**Dataset entries**
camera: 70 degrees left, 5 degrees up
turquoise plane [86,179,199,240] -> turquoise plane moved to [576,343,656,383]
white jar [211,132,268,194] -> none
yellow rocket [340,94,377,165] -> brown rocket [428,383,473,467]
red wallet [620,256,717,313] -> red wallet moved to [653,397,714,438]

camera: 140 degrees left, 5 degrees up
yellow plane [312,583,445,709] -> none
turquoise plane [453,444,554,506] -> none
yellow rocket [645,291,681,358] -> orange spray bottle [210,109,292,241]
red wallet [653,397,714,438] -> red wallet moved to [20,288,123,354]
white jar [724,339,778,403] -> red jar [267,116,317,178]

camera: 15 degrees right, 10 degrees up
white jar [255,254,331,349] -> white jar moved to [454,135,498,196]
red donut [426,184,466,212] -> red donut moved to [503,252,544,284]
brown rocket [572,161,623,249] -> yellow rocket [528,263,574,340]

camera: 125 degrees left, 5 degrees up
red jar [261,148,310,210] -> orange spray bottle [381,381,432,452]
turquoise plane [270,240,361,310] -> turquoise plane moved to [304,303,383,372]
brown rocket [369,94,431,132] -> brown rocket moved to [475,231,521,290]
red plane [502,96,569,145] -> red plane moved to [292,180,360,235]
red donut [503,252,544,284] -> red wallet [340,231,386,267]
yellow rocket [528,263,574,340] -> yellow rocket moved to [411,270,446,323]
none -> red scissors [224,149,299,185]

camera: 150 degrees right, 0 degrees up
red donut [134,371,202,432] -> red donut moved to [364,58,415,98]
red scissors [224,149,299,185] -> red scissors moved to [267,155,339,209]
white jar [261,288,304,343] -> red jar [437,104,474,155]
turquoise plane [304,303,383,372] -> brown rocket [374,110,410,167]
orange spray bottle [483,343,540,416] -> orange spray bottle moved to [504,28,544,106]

* * *

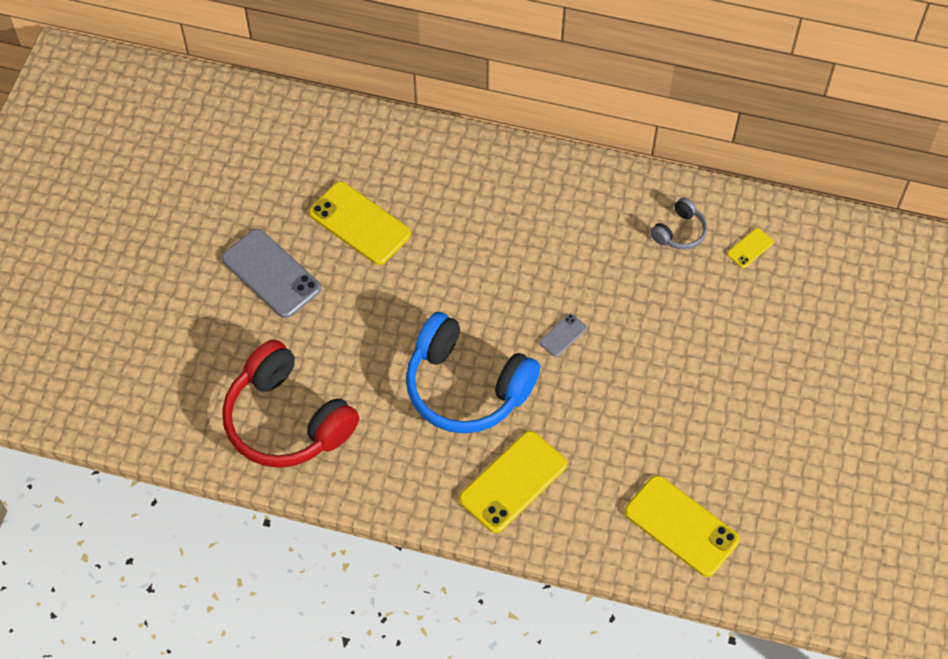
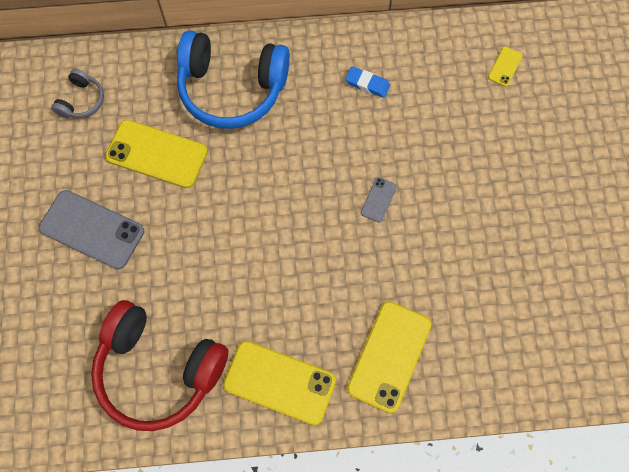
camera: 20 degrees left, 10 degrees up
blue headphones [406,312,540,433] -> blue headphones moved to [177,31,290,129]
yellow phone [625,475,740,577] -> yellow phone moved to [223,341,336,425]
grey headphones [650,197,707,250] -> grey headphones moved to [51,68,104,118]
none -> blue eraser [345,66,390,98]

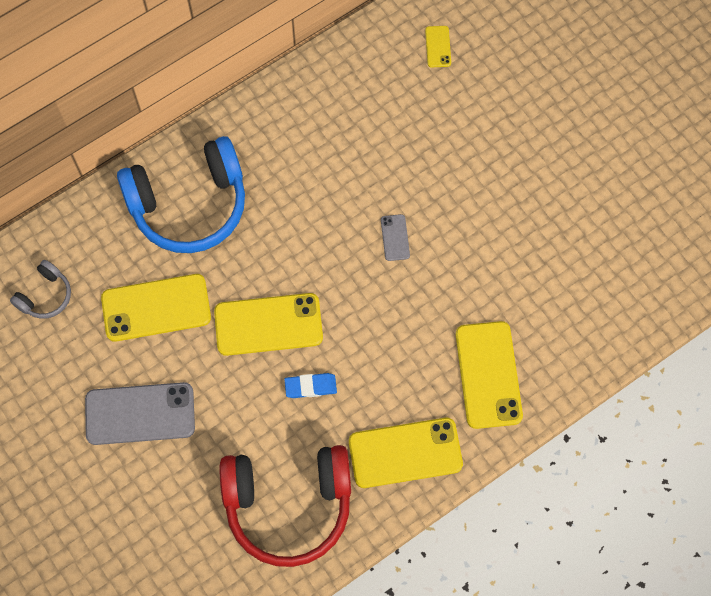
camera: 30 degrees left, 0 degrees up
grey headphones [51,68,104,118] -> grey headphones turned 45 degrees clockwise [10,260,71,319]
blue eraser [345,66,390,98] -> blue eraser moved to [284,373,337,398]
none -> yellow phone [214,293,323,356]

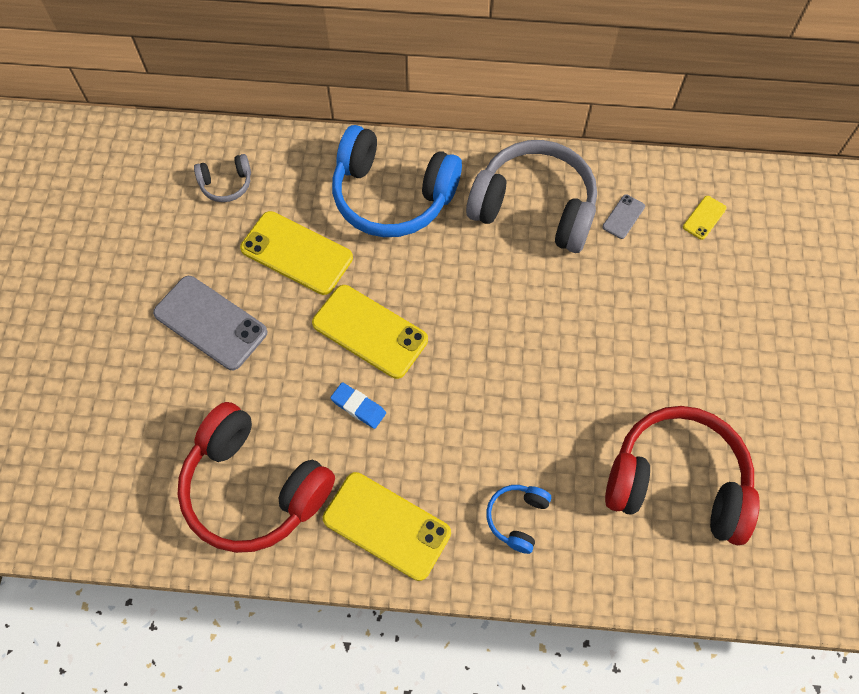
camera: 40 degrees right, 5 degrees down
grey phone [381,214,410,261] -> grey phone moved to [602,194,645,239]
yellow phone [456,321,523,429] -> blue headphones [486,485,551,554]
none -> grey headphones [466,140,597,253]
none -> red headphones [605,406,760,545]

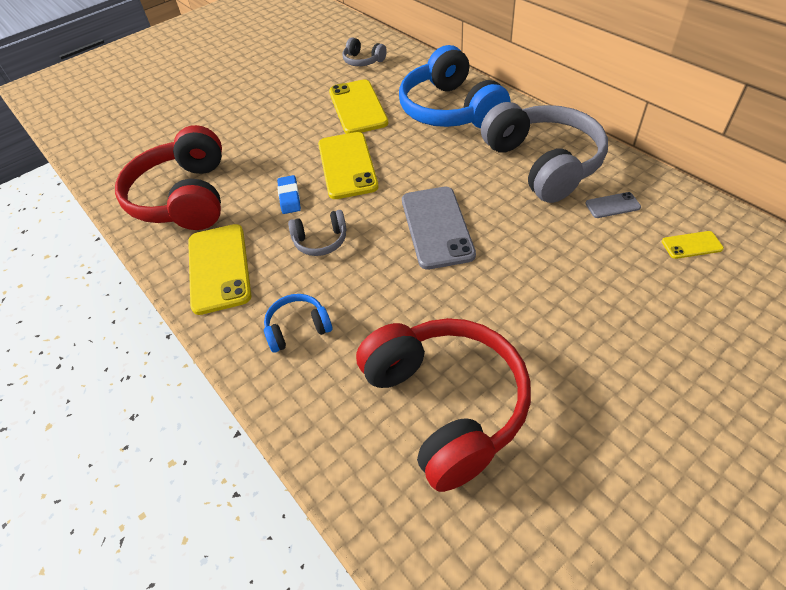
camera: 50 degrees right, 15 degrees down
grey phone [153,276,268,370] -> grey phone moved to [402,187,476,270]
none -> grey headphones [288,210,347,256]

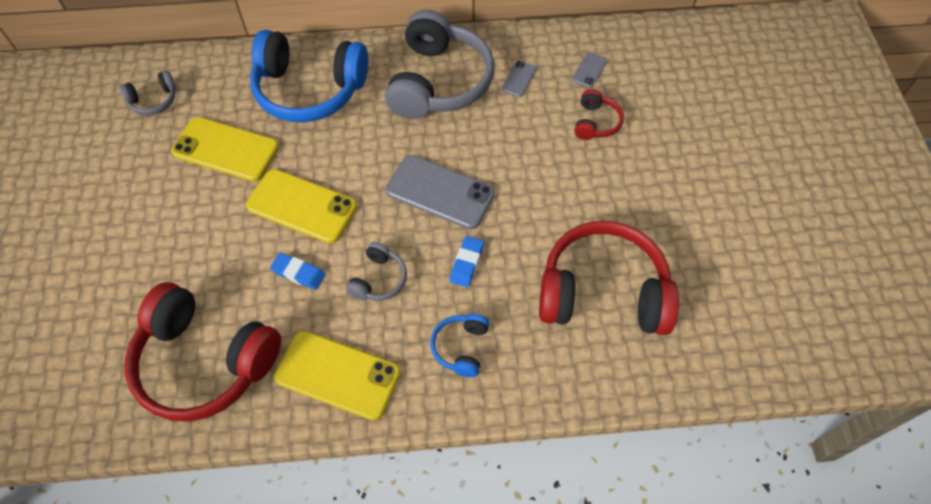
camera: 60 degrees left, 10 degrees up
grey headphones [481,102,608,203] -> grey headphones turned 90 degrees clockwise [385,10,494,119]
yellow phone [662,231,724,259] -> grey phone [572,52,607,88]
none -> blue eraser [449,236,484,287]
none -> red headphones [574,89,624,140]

* * *

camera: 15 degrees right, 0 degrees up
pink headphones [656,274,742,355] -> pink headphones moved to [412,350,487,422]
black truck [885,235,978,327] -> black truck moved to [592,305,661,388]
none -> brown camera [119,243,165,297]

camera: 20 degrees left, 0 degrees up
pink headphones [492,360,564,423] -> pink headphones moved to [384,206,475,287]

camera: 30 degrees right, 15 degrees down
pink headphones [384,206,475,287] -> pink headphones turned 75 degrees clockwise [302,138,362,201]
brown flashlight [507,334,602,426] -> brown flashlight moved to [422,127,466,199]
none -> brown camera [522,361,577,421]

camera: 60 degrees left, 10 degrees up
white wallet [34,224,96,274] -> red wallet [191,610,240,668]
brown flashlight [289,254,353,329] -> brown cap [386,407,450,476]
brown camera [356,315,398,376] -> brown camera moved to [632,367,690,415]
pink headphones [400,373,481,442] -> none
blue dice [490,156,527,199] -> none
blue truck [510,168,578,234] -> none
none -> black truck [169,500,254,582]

**Work instructions**
Copy out the range of lines above starting at the line with "red scissors [224,149,299,185] ->" and ending at the line with "orange spray bottle [483,343,540,416]", exactly and including both.

**Output of the exercise**
red scissors [224,149,299,185] -> red scissors moved to [267,155,339,209]
white jar [261,288,304,343] -> red jar [437,104,474,155]
turquoise plane [304,303,383,372] -> brown rocket [374,110,410,167]
orange spray bottle [483,343,540,416] -> orange spray bottle moved to [504,28,544,106]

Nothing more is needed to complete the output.